#### Written task
Extract every line from the records below and reproduce each one verbatim.

#### Extracted entries
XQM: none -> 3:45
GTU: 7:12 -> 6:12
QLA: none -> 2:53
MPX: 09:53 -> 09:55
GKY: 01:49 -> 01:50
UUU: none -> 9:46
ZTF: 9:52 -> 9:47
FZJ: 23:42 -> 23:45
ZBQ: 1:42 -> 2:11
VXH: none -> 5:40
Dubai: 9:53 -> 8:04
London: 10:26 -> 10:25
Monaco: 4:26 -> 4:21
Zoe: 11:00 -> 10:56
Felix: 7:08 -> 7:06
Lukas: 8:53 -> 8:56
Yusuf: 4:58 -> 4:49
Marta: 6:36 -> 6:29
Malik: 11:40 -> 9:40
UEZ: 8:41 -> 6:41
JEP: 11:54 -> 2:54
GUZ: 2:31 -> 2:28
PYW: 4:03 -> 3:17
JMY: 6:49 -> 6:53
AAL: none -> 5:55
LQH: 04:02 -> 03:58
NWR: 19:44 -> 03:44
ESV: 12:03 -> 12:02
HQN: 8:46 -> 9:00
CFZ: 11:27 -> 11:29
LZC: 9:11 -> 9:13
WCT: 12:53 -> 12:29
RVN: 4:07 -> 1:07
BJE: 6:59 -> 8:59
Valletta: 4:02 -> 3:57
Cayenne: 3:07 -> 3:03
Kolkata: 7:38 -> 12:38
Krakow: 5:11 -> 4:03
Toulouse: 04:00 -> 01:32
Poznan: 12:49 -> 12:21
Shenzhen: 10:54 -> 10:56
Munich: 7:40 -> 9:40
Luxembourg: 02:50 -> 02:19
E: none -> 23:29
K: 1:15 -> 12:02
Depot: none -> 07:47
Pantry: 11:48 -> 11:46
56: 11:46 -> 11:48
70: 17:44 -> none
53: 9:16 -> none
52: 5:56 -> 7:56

#### Response to this exercise
XQM: none -> 3:45
GTU: 7:12 -> 6:12
QLA: none -> 2:53
MPX: 09:53 -> 09:55
GKY: 01:49 -> 01:50
UUU: none -> 9:46
ZTF: 9:52 -> 9:47
FZJ: 23:42 -> 23:45
ZBQ: 1:42 -> 2:11
VXH: none -> 5:40
Dubai: 9:53 -> 8:04
London: 10:26 -> 10:25
Monaco: 4:26 -> 4:21
Zoe: 11:00 -> 10:56
Felix: 7:08 -> 7:06
Lukas: 8:53 -> 8:56
Yusuf: 4:58 -> 4:49
Marta: 6:36 -> 6:29
Malik: 11:40 -> 9:40
UEZ: 8:41 -> 6:41
JEP: 11:54 -> 2:54
GUZ: 2:31 -> 2:28
PYW: 4:03 -> 3:17
JMY: 6:49 -> 6:53
AAL: none -> 5:55
LQH: 04:02 -> 03:58
NWR: 19:44 -> 03:44
ESV: 12:03 -> 12:02
HQN: 8:46 -> 9:00
CFZ: 11:27 -> 11:29
LZC: 9:11 -> 9:13
WCT: 12:53 -> 12:29
RVN: 4:07 -> 1:07
BJE: 6:59 -> 8:59
Valletta: 4:02 -> 3:57
Cayenne: 3:07 -> 3:03
Kolkata: 7:38 -> 12:38
Krakow: 5:11 -> 4:03
Toulouse: 04:00 -> 01:32
Poznan: 12:49 -> 12:21
Shenzhen: 10:54 -> 10:56
Munich: 7:40 -> 9:40
Luxembourg: 02:50 -> 02:19
E: none -> 23:29
K: 1:15 -> 12:02
Depot: none -> 07:47
Pantry: 11:48 -> 11:46
56: 11:46 -> 11:48
70: 17:44 -> none
53: 9:16 -> none
52: 5:56 -> 7:56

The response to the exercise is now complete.